* **Work request**
Each line of the material should be output exactly as shown.

* **Data under study**
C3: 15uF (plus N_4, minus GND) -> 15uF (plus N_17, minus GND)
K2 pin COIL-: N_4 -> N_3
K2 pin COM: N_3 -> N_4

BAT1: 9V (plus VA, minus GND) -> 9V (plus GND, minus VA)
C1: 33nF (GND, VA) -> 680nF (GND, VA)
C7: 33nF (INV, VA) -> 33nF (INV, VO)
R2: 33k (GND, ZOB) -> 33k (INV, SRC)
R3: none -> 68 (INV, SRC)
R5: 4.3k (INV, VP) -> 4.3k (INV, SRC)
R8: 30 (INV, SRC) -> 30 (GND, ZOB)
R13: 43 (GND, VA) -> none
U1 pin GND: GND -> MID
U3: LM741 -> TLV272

* **Answer section**
C3: 15uF (plus N_4, minus GND) -> 15uF (plus N_17, minus GND)
K2 pin COIL-: N_4 -> N_3
K2 pin COM: N_3 -> N_4

BAT1: 9V (plus VA, minus GND) -> 9V (plus GND, minus VA)
C1: 33nF (GND, VA) -> 680nF (GND, VA)
C7: 33nF (INV, VA) -> 33nF (INV, VO)
R2: 33k (GND, ZOB) -> 33k (INV, SRC)
R3: none -> 68 (INV, SRC)
R5: 4.3k (INV, VP) -> 4.3k (INV, SRC)
R8: 30 (INV, SRC) -> 30 (GND, ZOB)
R13: 43 (GND, VA) -> none
U1 pin GND: GND -> MID
U3: LM741 -> TLV272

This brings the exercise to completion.